Pictures stay out; please output the remaining data exactly.
=== Section Start ===
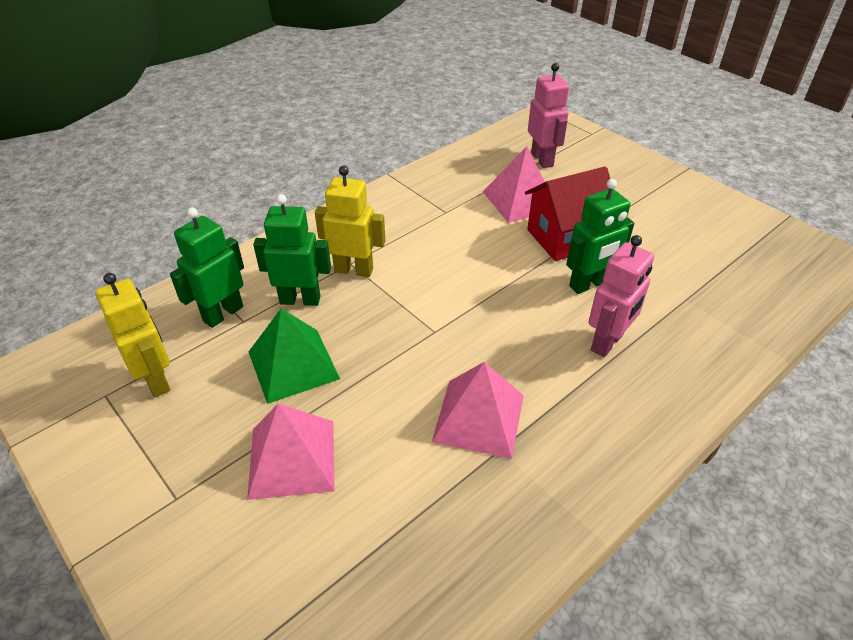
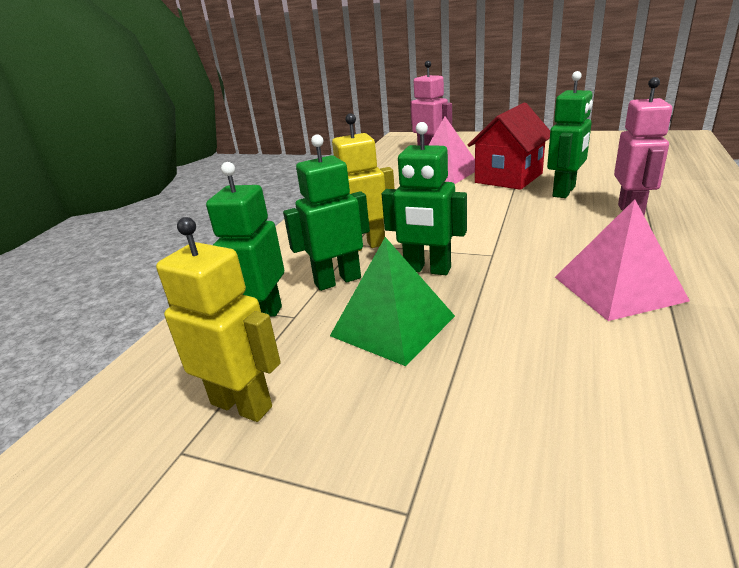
camera: 25 degrees left, 15 degrees down
(292, 458) = (497, 398): pink pyramid -> none
(370, 322) = (427, 270): none -> green robot

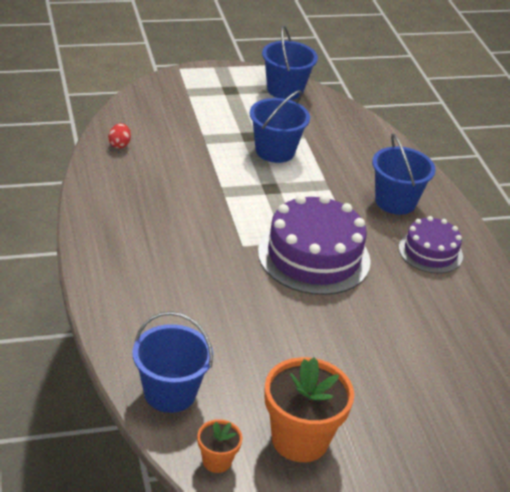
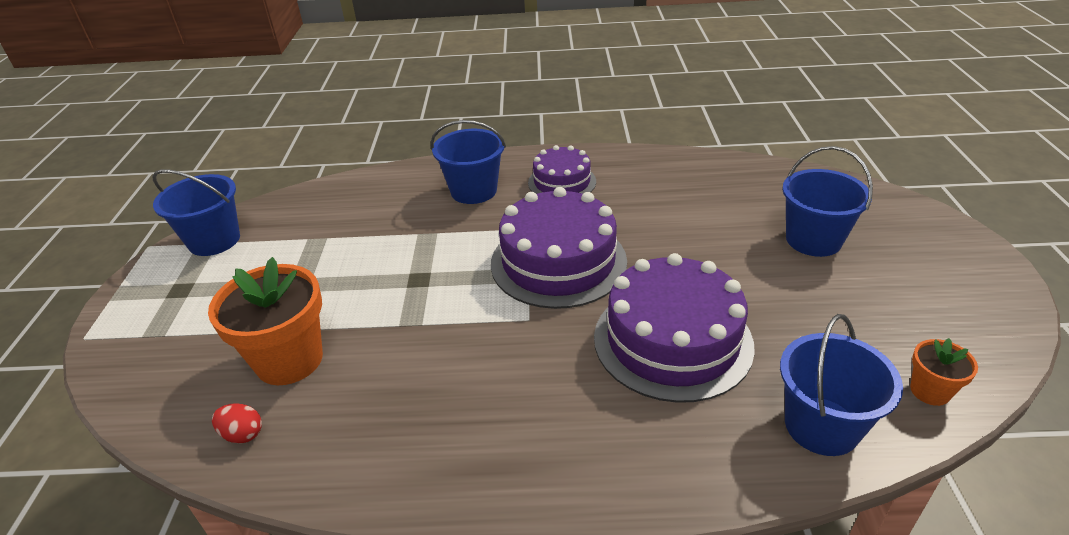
camera: 70 degrees left, 0 degrees up
(239, 319) = (672, 340): none -> purple cake
(275, 151) = (342, 266): blue bucket -> blue bucket (813, 240)
(300, 439) = (869, 315): orange flower pot -> orange flower pot (289, 360)

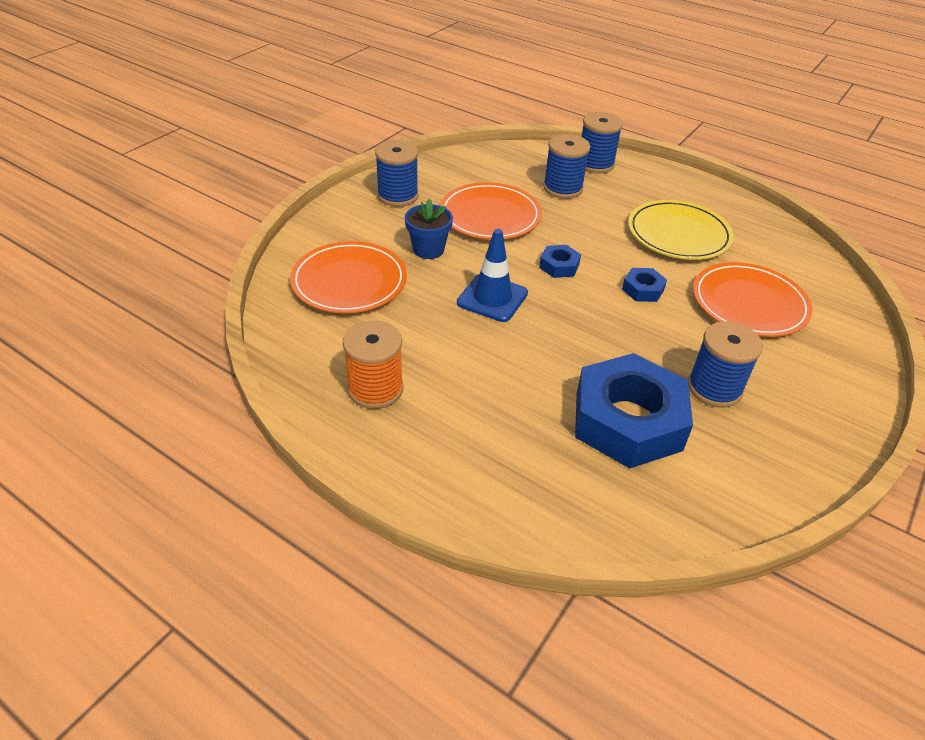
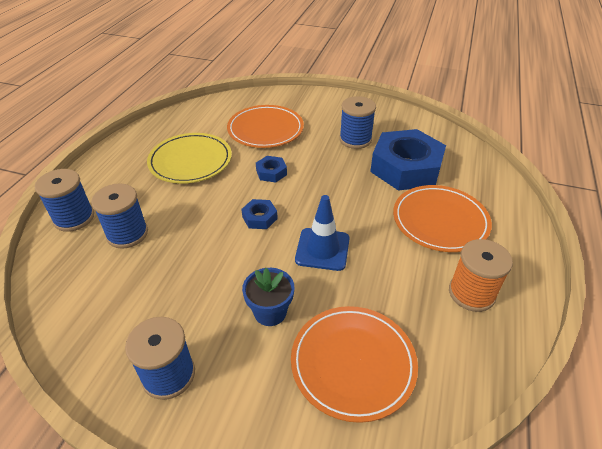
camera: 105 degrees left, 0 degrees up
(490, 216) = (192, 278): orange plate -> orange plate (440, 221)

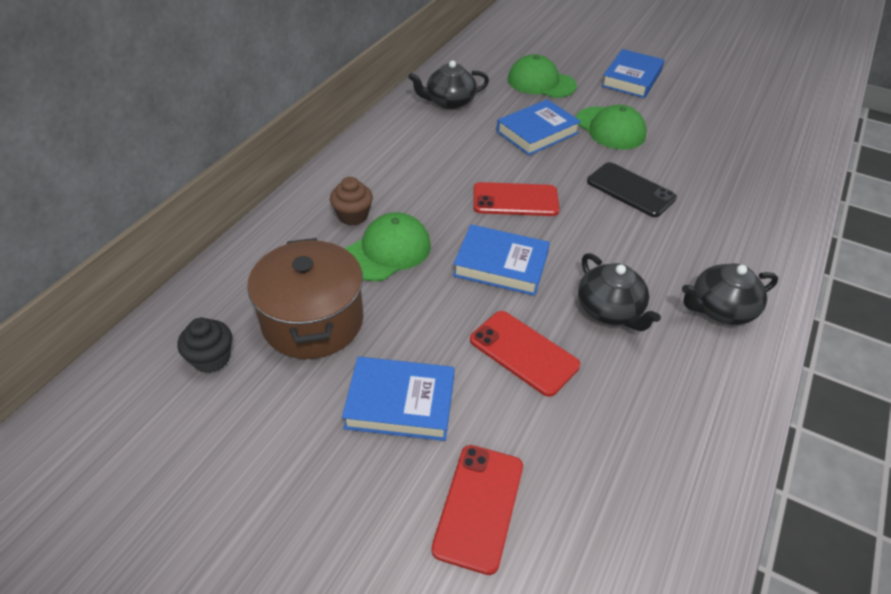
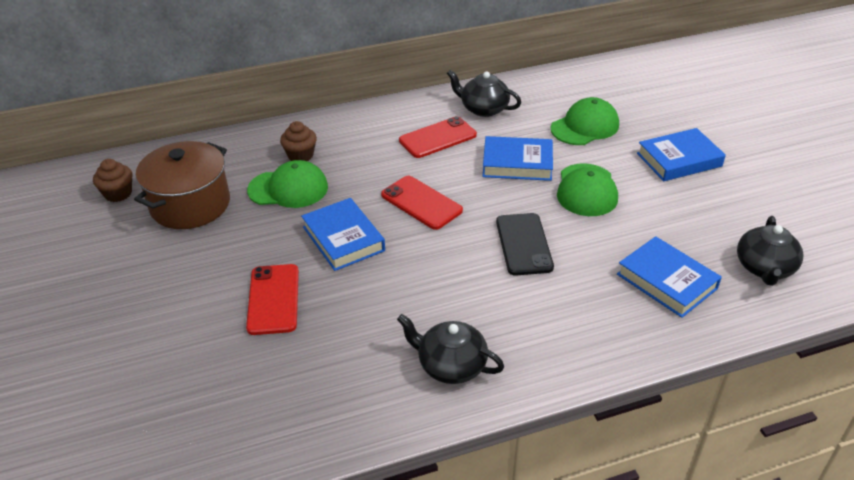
camera: 45 degrees right, 5 degrees down
(211, 359) = (118, 194): black cupcake -> brown cupcake
(400, 403) = (167, 278): blue book -> blue book (666, 281)
(479, 507) = (125, 359): red phone -> red phone (437, 138)
(541, 82) = (585, 126): green cap -> green cap turned 75 degrees clockwise
(610, 310) = (369, 312): black teapot -> black teapot (764, 268)

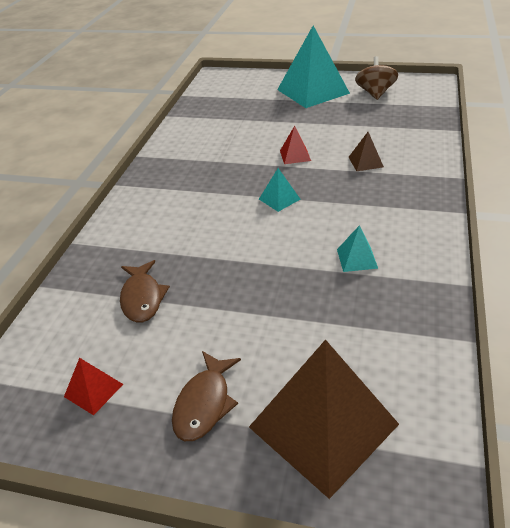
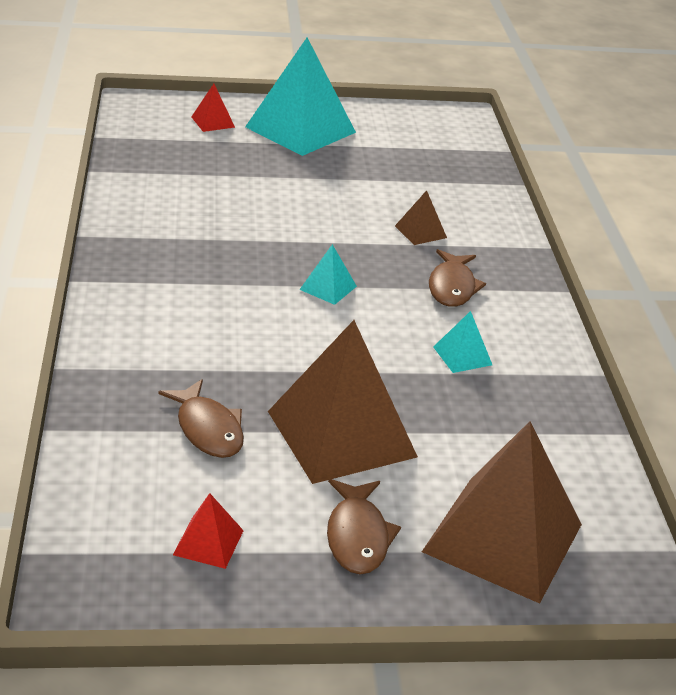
camera: 25 degrees left, 5 degrees down
(234, 313) = (341, 434): none -> brown pyramid
(295, 155) = (320, 226): red pyramid -> red pyramid (213, 122)
(372, 204) = (452, 287): none -> brown fish
(375, 93) = (391, 132): brown spinning top -> none

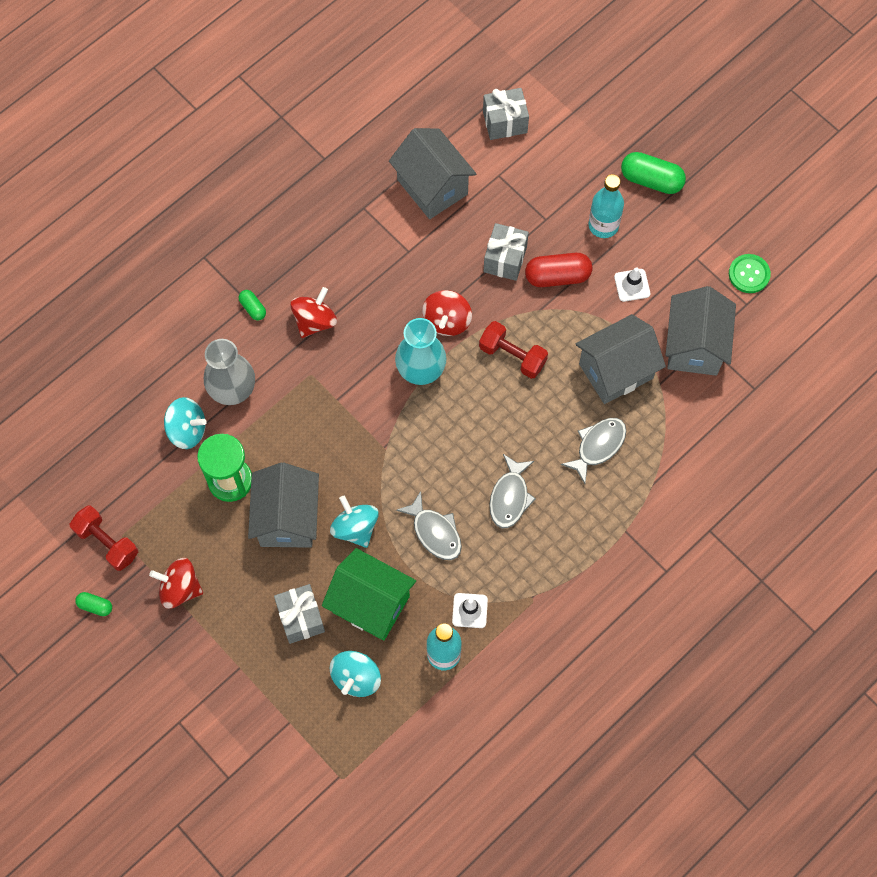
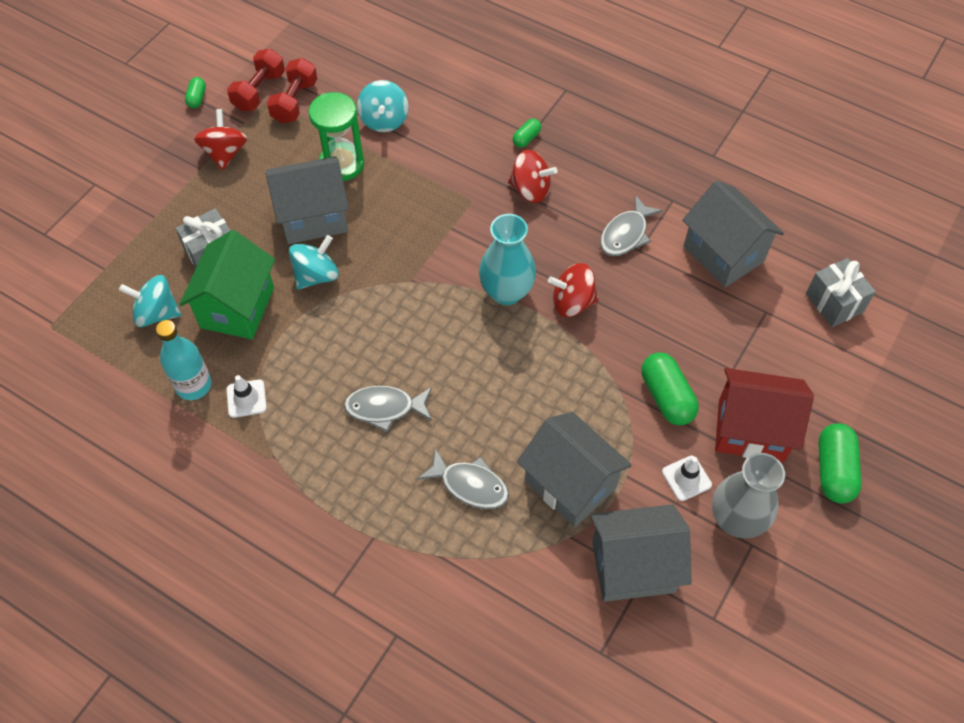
camera: 75 degrees right, 10 degrees down
(233, 390) = (435, 144): grey vase -> grey vase (736, 520)
(432, 187) = (723, 254): grey house -> grey house turned 75 degrees counterclockwise
(434, 532) = (328, 346): grey fish -> grey fish (626, 234)
(505, 259) = (666, 340): grey gift -> none
(512, 356) = (553, 373): red dumbbell -> red dumbbell (295, 102)
(557, 276) = (666, 397): red capsule -> green capsule
(603, 225) = (751, 430): turquoise bottle -> red house
(749, 274) = (756, 613): green button -> none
=== Section End ===
Solution to the problem
camera: 25 degrees left, 15 degrees down
(292, 458) = (497, 398): pink pyramid -> none
(370, 322) = (427, 270): none -> green robot

camera: 70 degrees left, 0 degrees up
(239, 319) = (672, 340): none -> purple cake
(275, 151) = (342, 266): blue bucket -> blue bucket (813, 240)
(300, 439) = (869, 315): orange flower pot -> orange flower pot (289, 360)

camera: 105 degrees left, 0 degrees up
(490, 216) = (192, 278): orange plate -> orange plate (440, 221)

camera: 45 degrees right, 5 degrees down
(211, 359) = (118, 194): black cupcake -> brown cupcake
(400, 403) = (167, 278): blue book -> blue book (666, 281)
(479, 507) = (125, 359): red phone -> red phone (437, 138)
(541, 82) = (585, 126): green cap -> green cap turned 75 degrees clockwise
(610, 310) = (369, 312): black teapot -> black teapot (764, 268)

camera: 25 degrees left, 5 degrees down
(234, 313) = (341, 434): none -> brown pyramid
(295, 155) = (320, 226): red pyramid -> red pyramid (213, 122)
(372, 204) = (452, 287): none -> brown fish
(375, 93) = (391, 132): brown spinning top -> none

camera: 75 degrees right, 10 degrees down
(233, 390) = (435, 144): grey vase -> grey vase (736, 520)
(432, 187) = (723, 254): grey house -> grey house turned 75 degrees counterclockwise
(434, 532) = (328, 346): grey fish -> grey fish (626, 234)
(505, 259) = (666, 340): grey gift -> none
(512, 356) = (553, 373): red dumbbell -> red dumbbell (295, 102)
(557, 276) = (666, 397): red capsule -> green capsule
(603, 225) = (751, 430): turquoise bottle -> red house
(749, 274) = (756, 613): green button -> none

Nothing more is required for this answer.